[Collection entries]
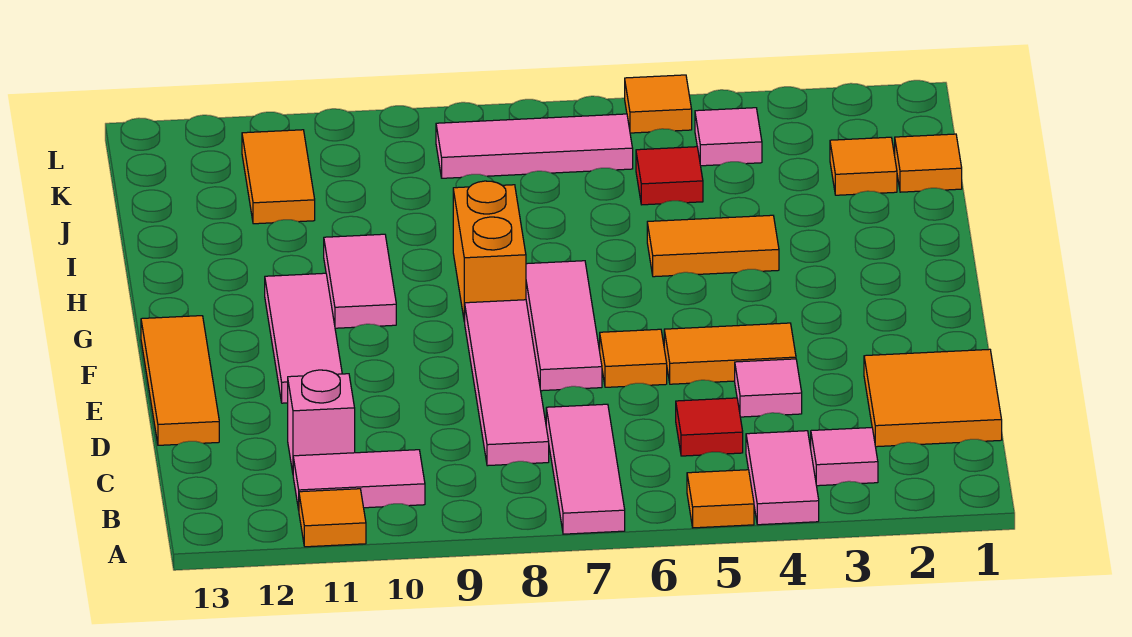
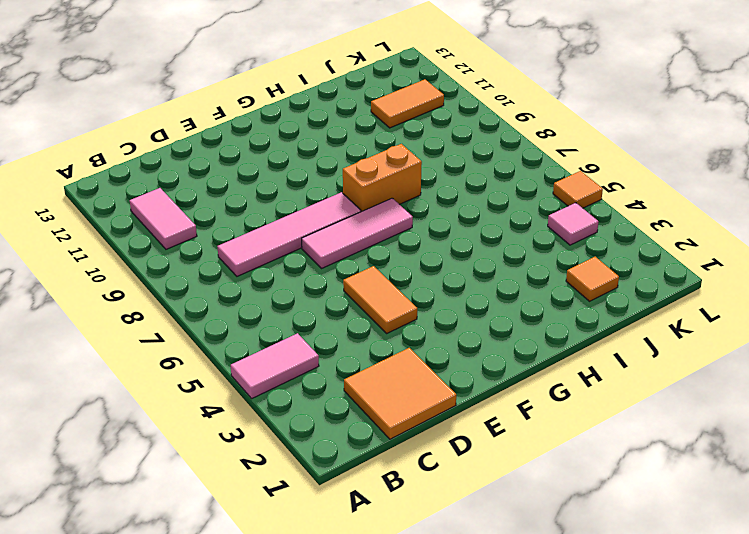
none -> orange tile A5 level 1
none -> pink tile A7:C7 level 1
none -> orange tile A11 level 1

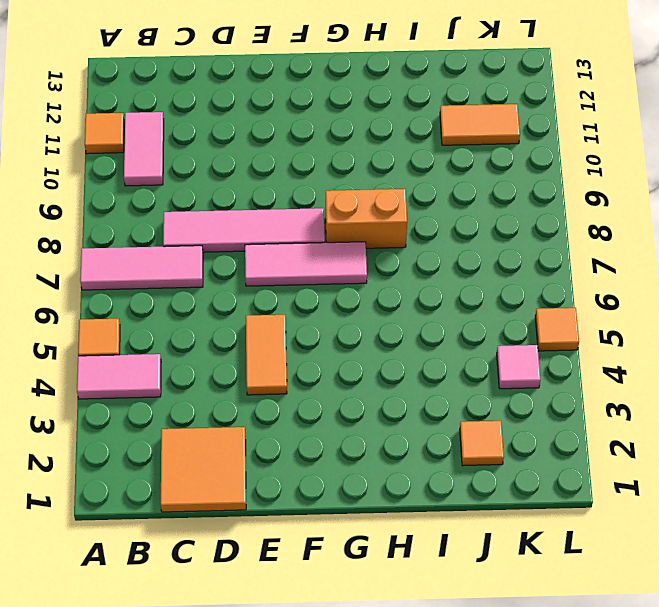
none -> pink tile B3 level 1
none -> red tile C5 level 1
none -> pink brick C11 level 1

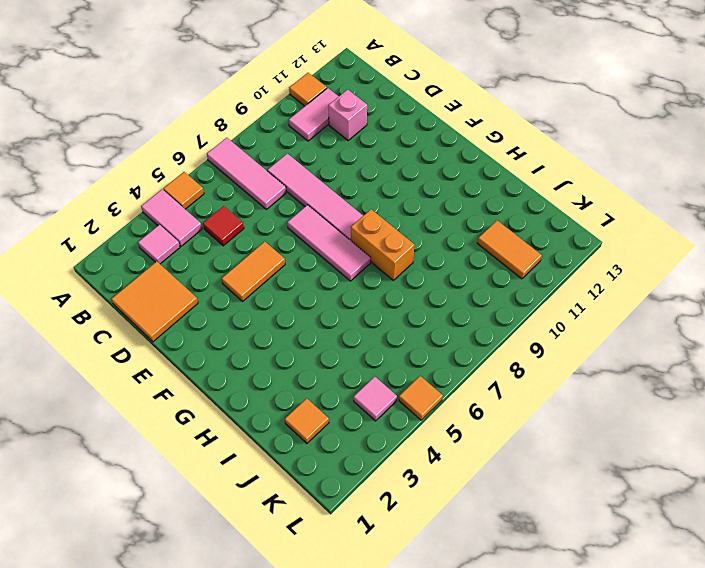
none -> pink tile D4 level 1
none -> orange tile D13:F13 level 1
none -> orange tile E6 level 1

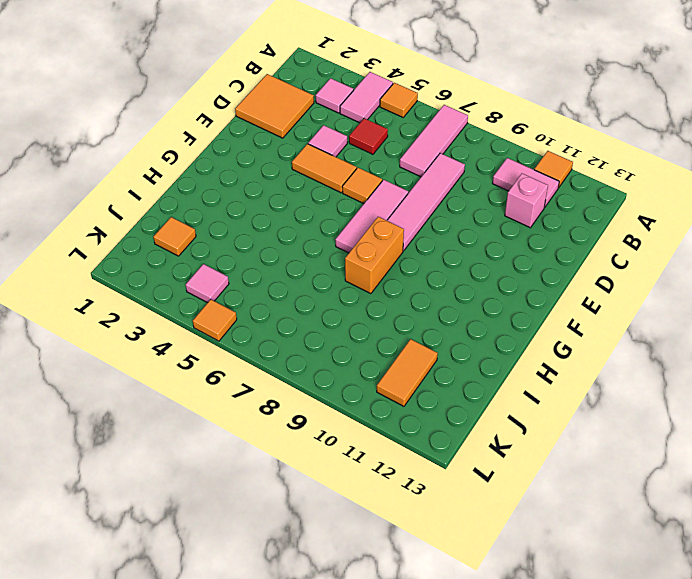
none -> orange tile D13:F13 level 1
none -> pink tile E11:G11 level 1
none -> pink tile G10:H10 level 1

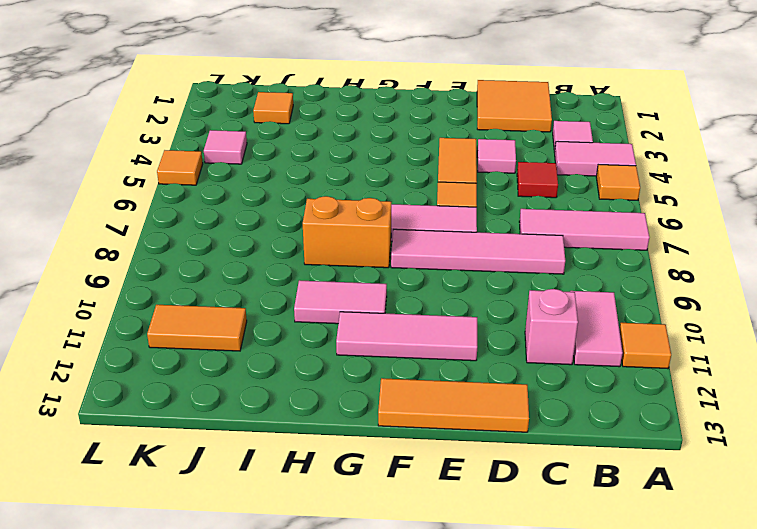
none -> orange tile H4:H5 level 1
none -> orange tile J1 level 1
none -> red tile J5 level 1

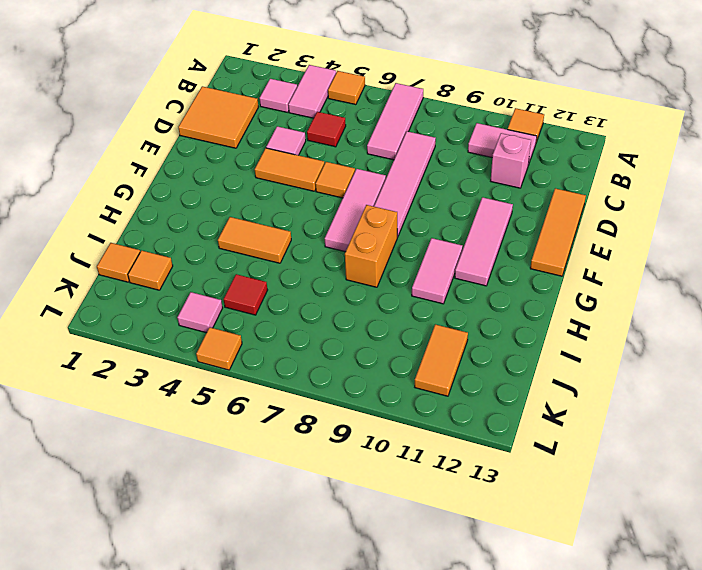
none -> pink tile K6:K8 level 1

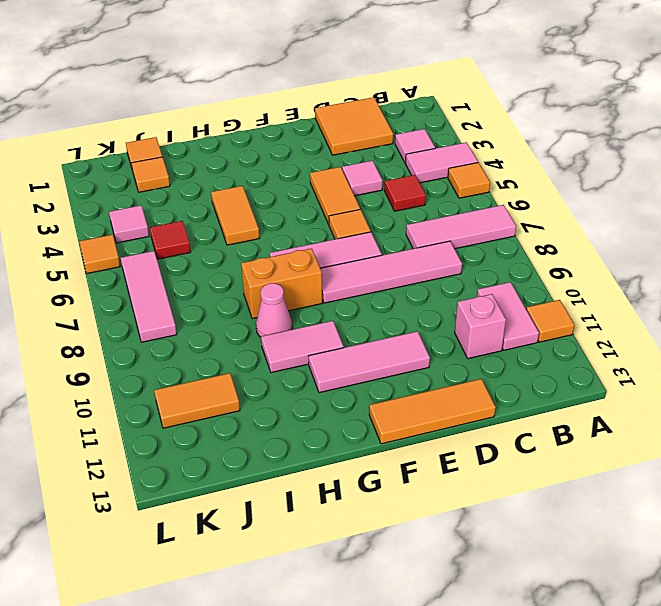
pink cone H9 level 1 -> none

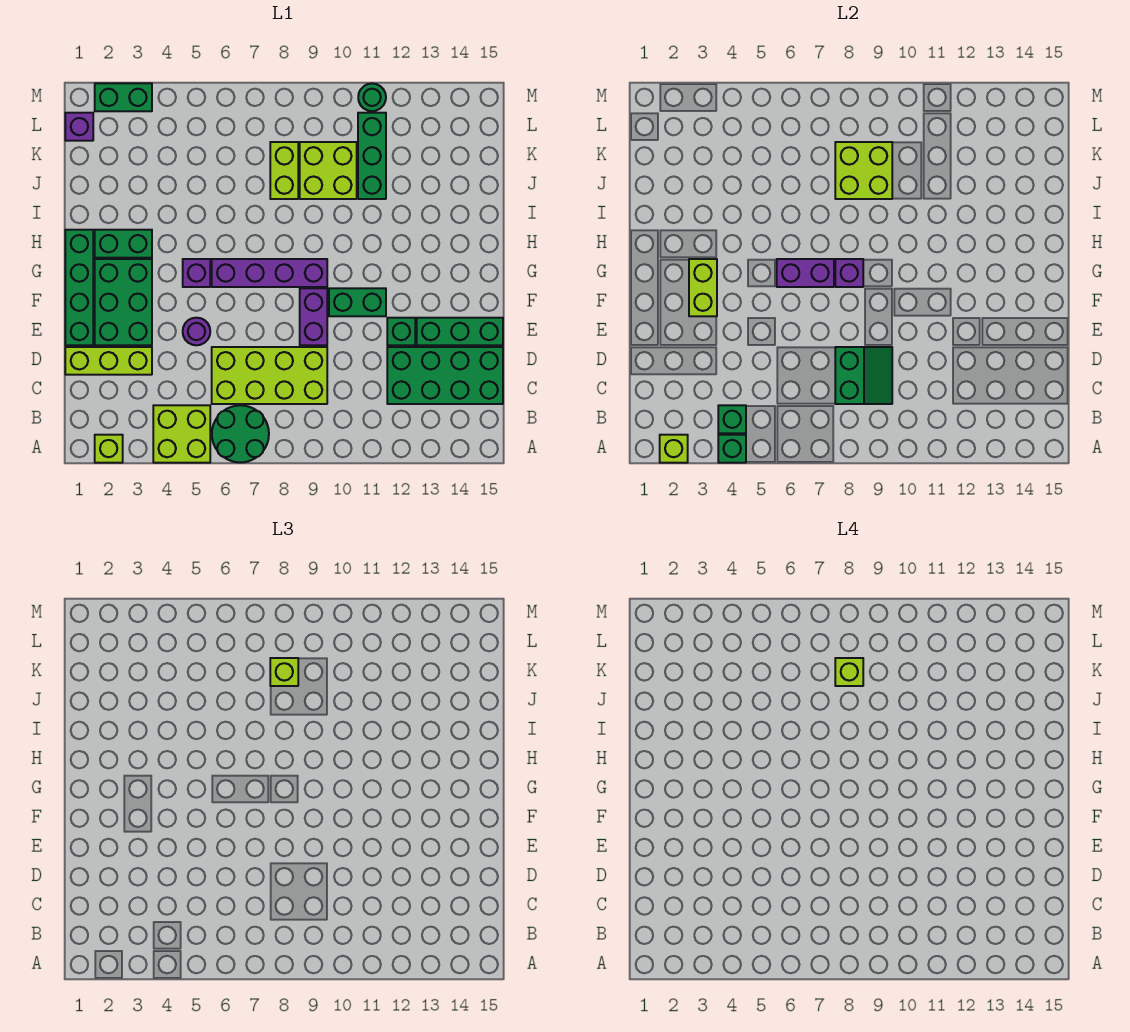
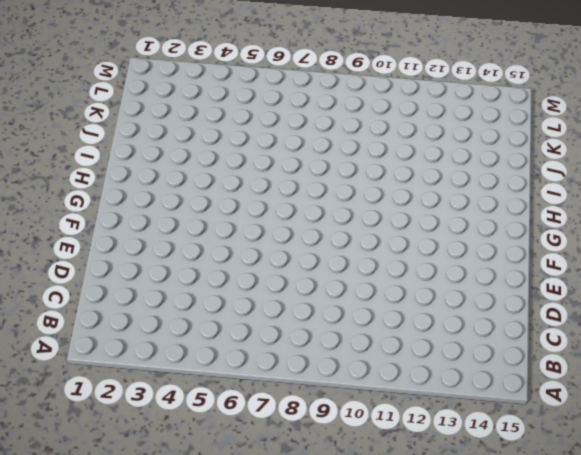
none -> lime brick A2 level 1
none -> lime brick A4:B5 level 1
none -> green round brick A6:B7 level 1
none -> lime brick C6:D9 level 1

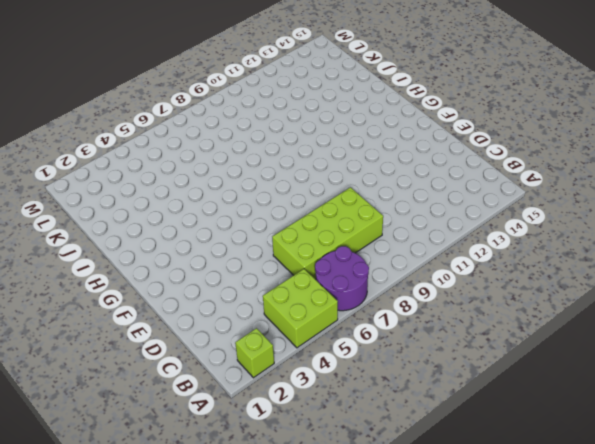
purple round brick A6:B7 level 1 -> green round brick A6:B7 level 1
none -> green brick C12:D15 level 1
none -> lime brick D1:D3 level 1
none -> green brick E1:H1 level 1
none -> green brick E2:G3 level 1

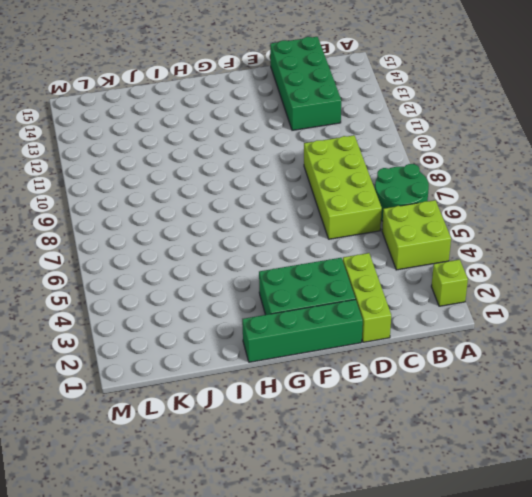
none -> purple round brick E5 level 1
none -> purple brick E9:F9 level 1
none -> green brick E12 level 1
none -> green brick E13:E15 level 1

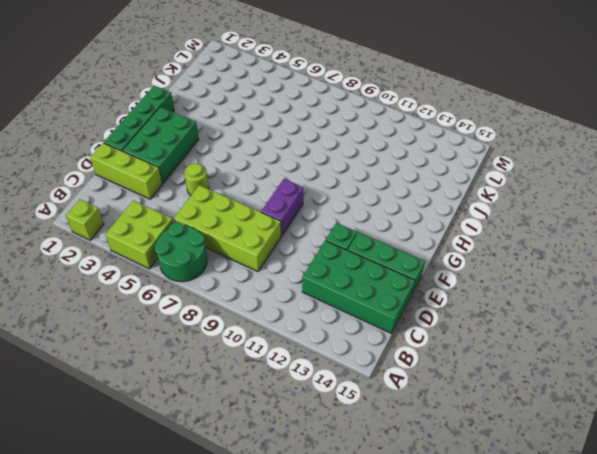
lime round brick E5 level 1 -> purple round brick E5 level 1
none -> green brick F10:F11 level 1
none -> purple brick G5 level 1
none -> purple brick G6:G9 level 1
none -> green brick H2:H3 level 1

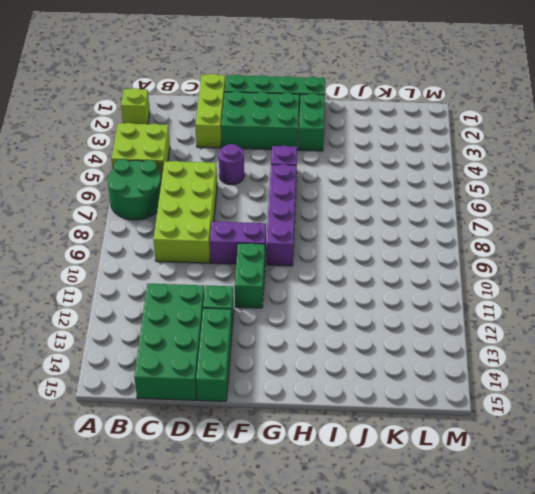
none -> lime brick J8:K8 level 1
none -> lime brick J9:K10 level 1
none -> green brick J11:L11 level 1
none -> purple brick L1 level 1

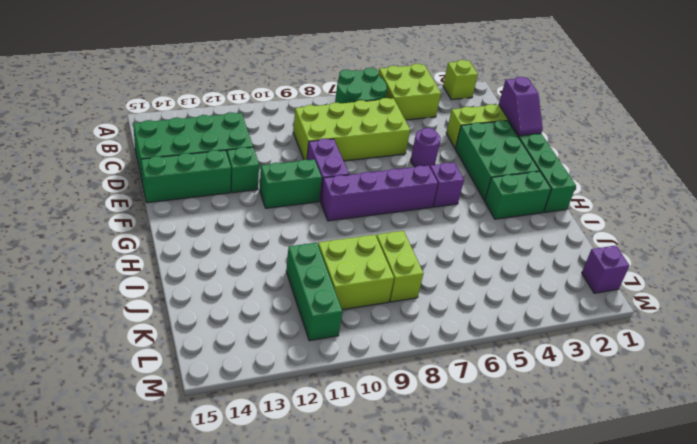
purple slope D1:E1 level 2 top D -> none
none -> green brick M2:M3 level 1
none -> green round brick M11 level 1
none -> lime brick A2 level 2
none -> green brick A4 level 2

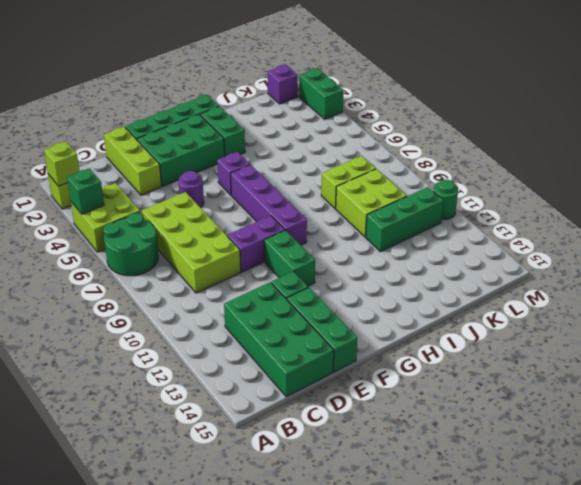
none -> green brick B4 level 2
none -> green slope C8:D9 level 2 top 8
none -> lime brick F3:G3 level 2
none -> purple brick G6:G7 level 2

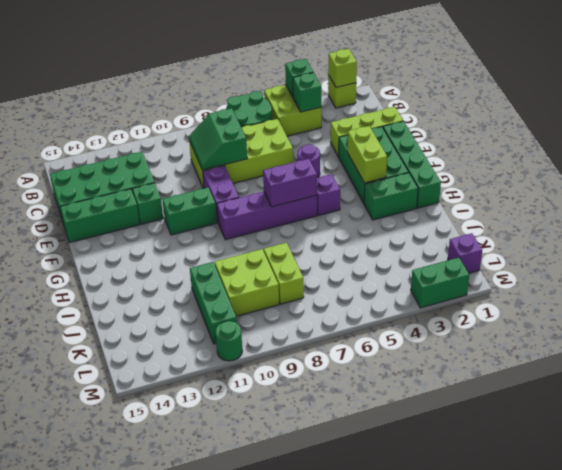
none -> purple brick G8 level 2
none -> lime brick J8:K9 level 2
none -> lime brick K8 level 3
none -> lime brick K8 level 4

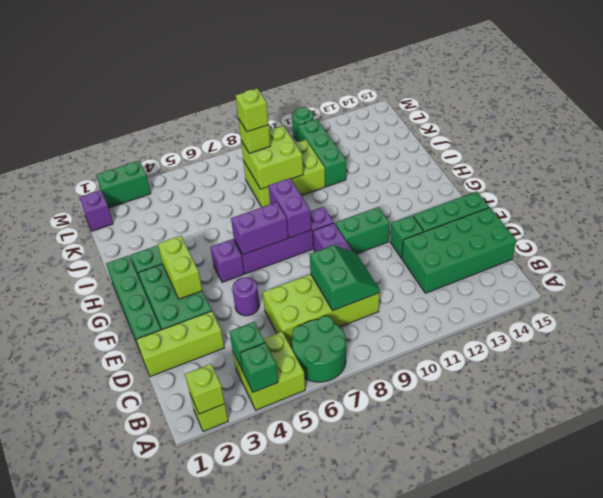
purple brick G8:H8 level 2 -> purple brick G8 level 2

Task requirements:
Apart from the pictures, the entries above are to be repeated in full and exactly.

Response to this exercise:
none -> orange tile A5 level 1
none -> pink tile A7:C7 level 1
none -> orange tile A11 level 1

none -> pink tile B3 level 1
none -> red tile C5 level 1
none -> pink brick C11 level 1

none -> pink tile D4 level 1
none -> orange tile D13:F13 level 1
none -> orange tile E6 level 1

none -> orange tile D13:F13 level 1
none -> pink tile E11:G11 level 1
none -> pink tile G10:H10 level 1

none -> orange tile H4:H5 level 1
none -> orange tile J1 level 1
none -> red tile J5 level 1

none -> pink tile K6:K8 level 1

pink cone H9 level 1 -> none

none -> lime brick A2 level 1
none -> lime brick A4:B5 level 1
none -> green round brick A6:B7 level 1
none -> lime brick C6:D9 level 1

purple round brick A6:B7 level 1 -> green round brick A6:B7 level 1
none -> green brick C12:D15 level 1
none -> lime brick D1:D3 level 1
none -> green brick E1:H1 level 1
none -> green brick E2:G3 level 1

none -> purple round brick E5 level 1
none -> purple brick E9:F9 level 1
none -> green brick E12 level 1
none -> green brick E13:E15 level 1

lime round brick E5 level 1 -> purple round brick E5 level 1
none -> green brick F10:F11 level 1
none -> purple brick G5 level 1
none -> purple brick G6:G9 level 1
none -> green brick H2:H3 level 1

none -> lime brick J8:K8 level 1
none -> lime brick J9:K10 level 1
none -> green brick J11:L11 level 1
none -> purple brick L1 level 1

purple slope D1:E1 level 2 top D -> none
none -> green brick M2:M3 level 1
none -> green round brick M11 level 1
none -> lime brick A2 level 2
none -> green brick A4 level 2

none -> green brick B4 level 2
none -> green slope C8:D9 level 2 top 8
none -> lime brick F3:G3 level 2
none -> purple brick G6:G7 level 2

none -> purple brick G8 level 2
none -> lime brick J8:K9 level 2
none -> lime brick K8 level 3
none -> lime brick K8 level 4

purple brick G8:H8 level 2 -> purple brick G8 level 2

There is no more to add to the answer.